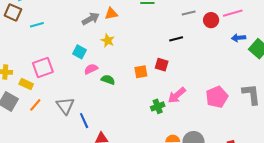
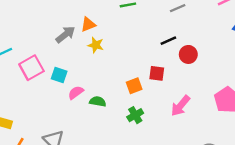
red circle: (211, 20) -> (188, 54), moved
yellow star: (108, 40) -> (96, 45), moved
pink square: (43, 67) -> (31, 68), moved
green cross: (158, 106) -> (135, 115), moved

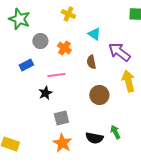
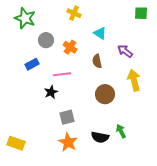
purple arrow: (119, 52) -> (125, 51), size x0.7

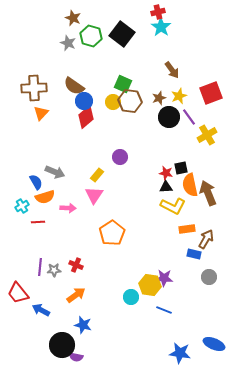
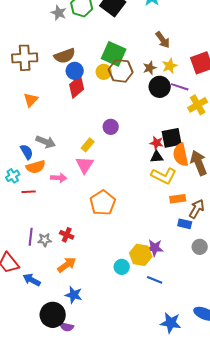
green square: (123, 84) -> (114, 54), size x1.4
brown semicircle: (74, 86) -> (65, 56), turned -55
orange triangle: (41, 113) -> (31, 100), moved
purple line: (189, 117) -> (180, 87), turned -36
black square: (181, 168) -> (172, 138), size x1.5

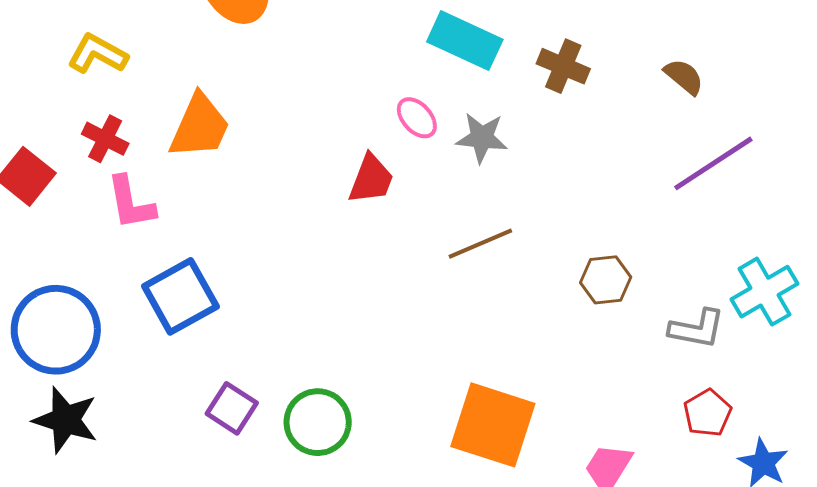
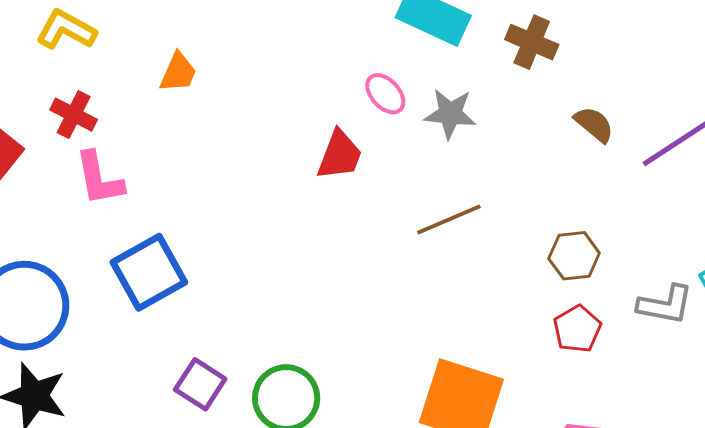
brown semicircle: (684, 77) -> (594, 124), moved
orange trapezoid: (200, 126) -> (178, 72), moved, size x0.6
red pentagon: (707, 413) -> (577, 329), moved

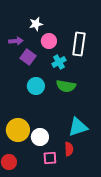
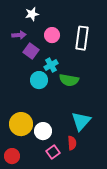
white star: (36, 24) -> (32, 14), moved
cyan cross: (59, 62) -> (51, 65), moved
cyan triangle: (78, 127) -> (81, 121), turned -30
pink square: (50, 158) -> (53, 152), turned -32

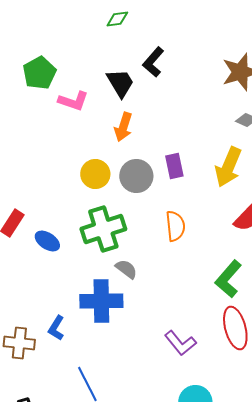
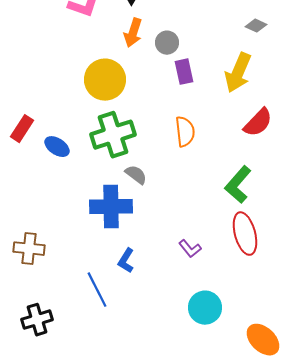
yellow circle: (95, 174) -> (105, 80), size x1.4
gray circle: (136, 176) -> (167, 43), moved, size x0.7
blue L-shape: (56, 328) -> (126, 261), moved
purple L-shape: (180, 343) -> (190, 249), size x0.7

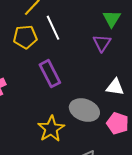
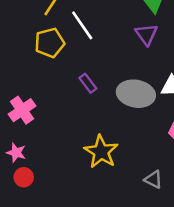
purple rectangle: (50, 74) -> (88, 83), size x0.6
gray ellipse: (84, 110) -> (136, 94), moved

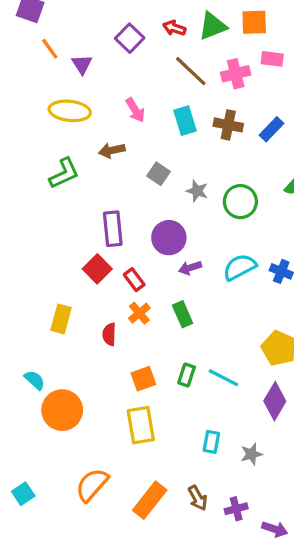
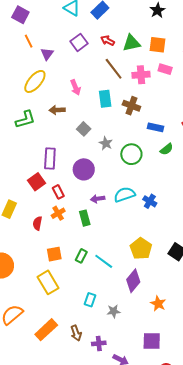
yellow ellipse: (70, 111) -> (35, 81), turned -65
blue rectangle: (271, 129) -> (156, 127), moved, turned 49
purple arrow: (190, 268) -> (98, 199), moved
yellow rectangle: (141, 425) -> (48, 282), turned -30

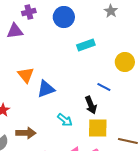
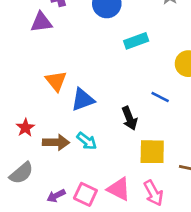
black arrow: (91, 105) -> (129, 118), moved
cyan arrow: (65, 120) -> (87, 141), moved
brown arrow: (26, 133) -> (56, 142), moved

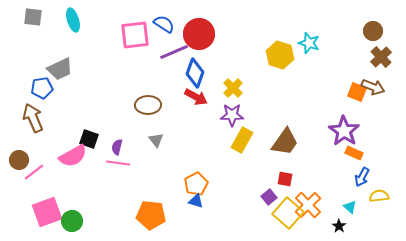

###

**What to produce:**
In the listing above, find the line with "white star: (36, 24) -> (32, 14), moved" and the line with "blue L-shape: (56, 328) -> (126, 261), moved". Copy both of them and every line between, exactly, but not the pictures.

**Final answer:**
white star: (36, 24) -> (32, 14), moved
cyan cross: (59, 62) -> (51, 65), moved
cyan triangle: (78, 127) -> (81, 121), turned -30
pink square: (50, 158) -> (53, 152), turned -32

yellow circle: (95, 174) -> (105, 80), size x1.4
gray circle: (136, 176) -> (167, 43), moved, size x0.7
blue L-shape: (56, 328) -> (126, 261), moved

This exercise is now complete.